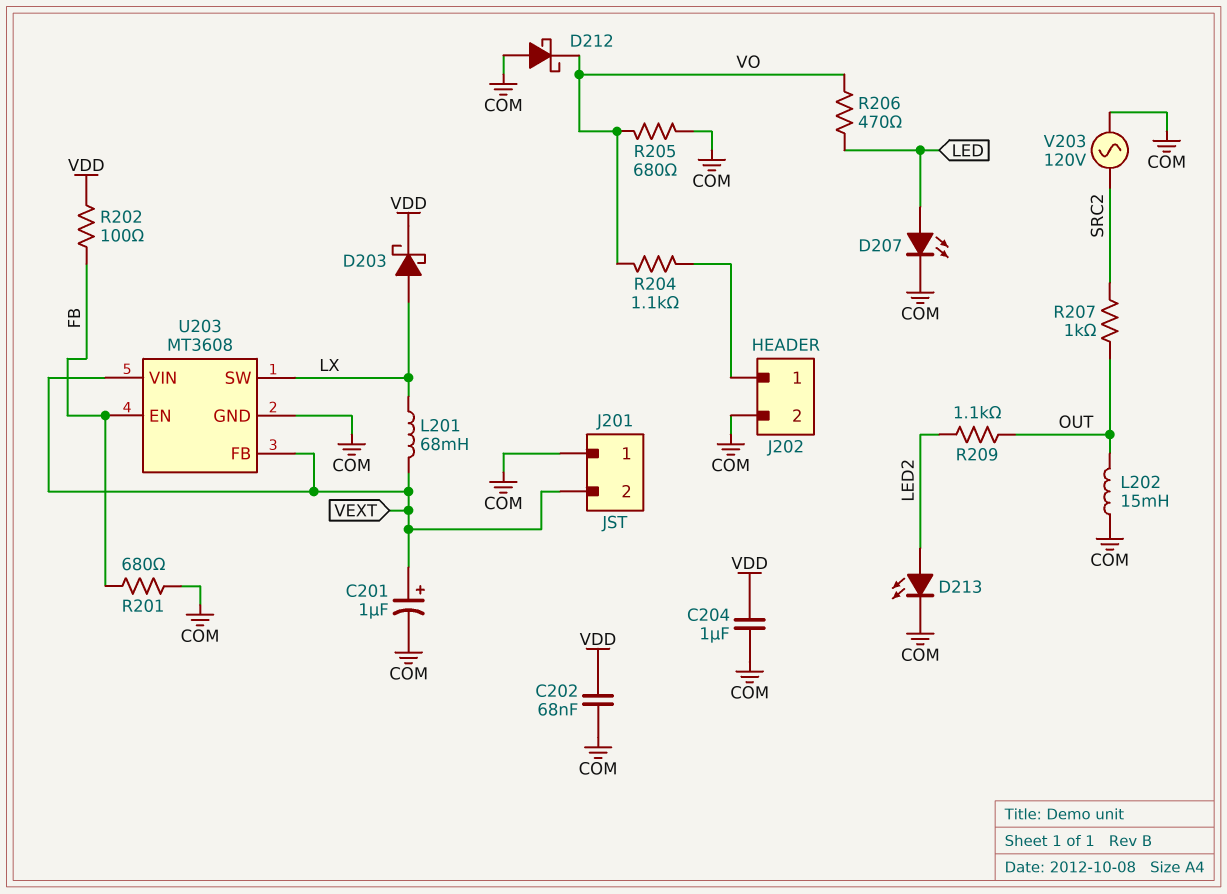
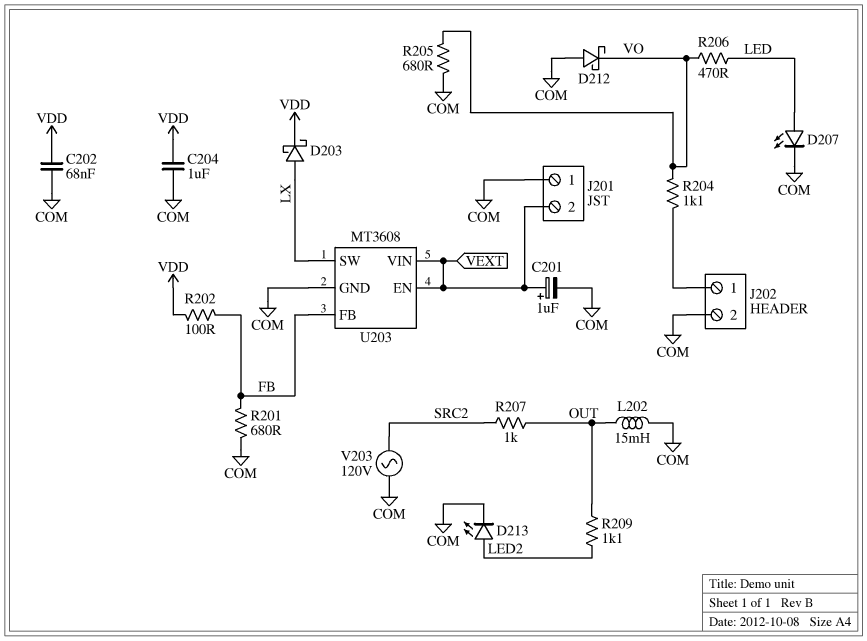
L201: 68mH (LX, VEXT) -> none
U203 pin EN: FB -> VEXT
U203 pin FB: VEXT -> FB

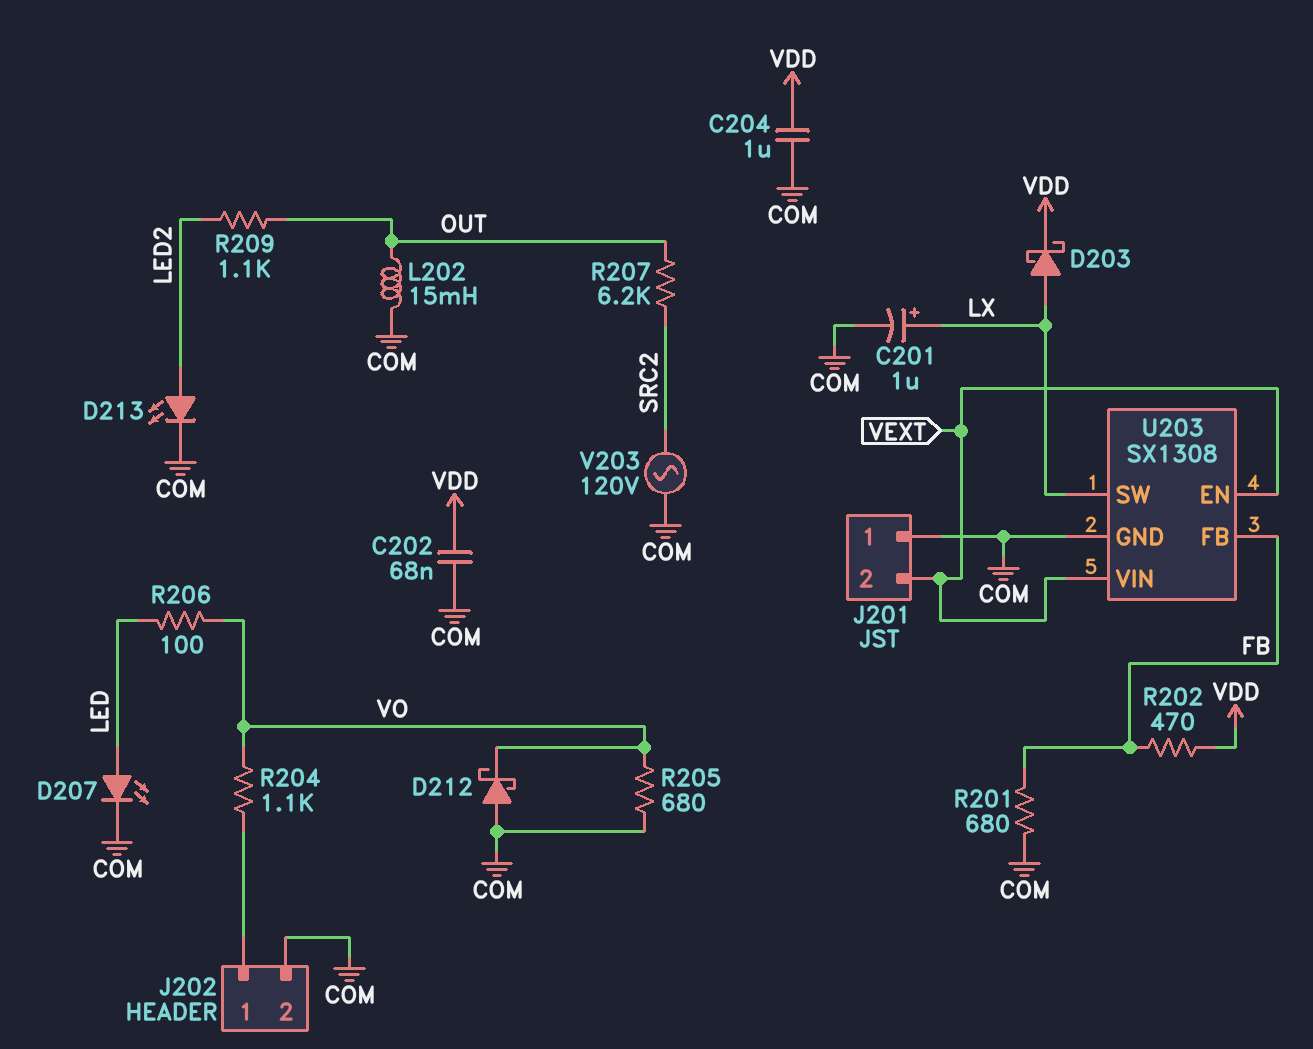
C201: 1uF (plus VEXT, minus COM) -> 1uF (plus LX, minus COM)
R202: 100 (FB, VDD) -> 470 (FB, VDD)
R206: 470 (LED, VO) -> 100 (LED, VO)
R207: 1k (OUT, SRC2) -> 6.2k (OUT, SRC2)
U203: MT3608 -> SX1308

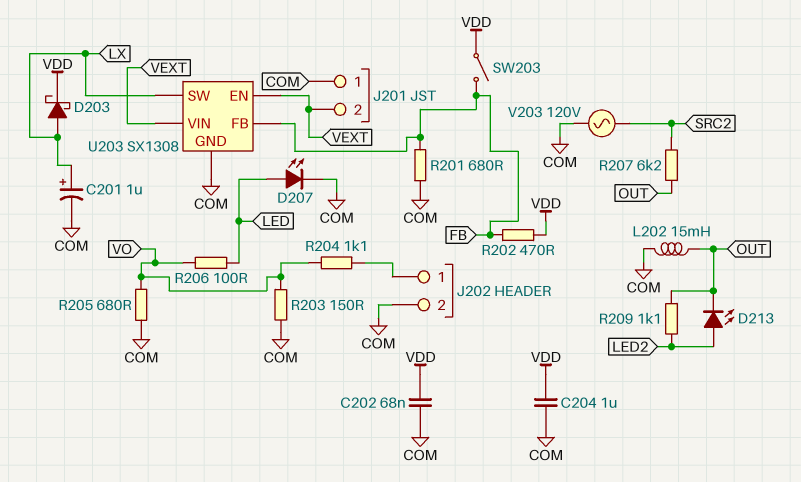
D212: schottky (A COM, K VO) -> none
D213: LED (A LED2, K COM) -> LED (A LED2, K OUT)
R203: none -> 150 (COM, VO)
SW203: none -> switch (FB, VDD)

What the task requires
With "none" as the search string, filter the records and return each line that has it.

Response box
L201: 68mH (LX, VEXT) -> none
D212: schottky (A COM, K VO) -> none
R203: none -> 150 (COM, VO)
SW203: none -> switch (FB, VDD)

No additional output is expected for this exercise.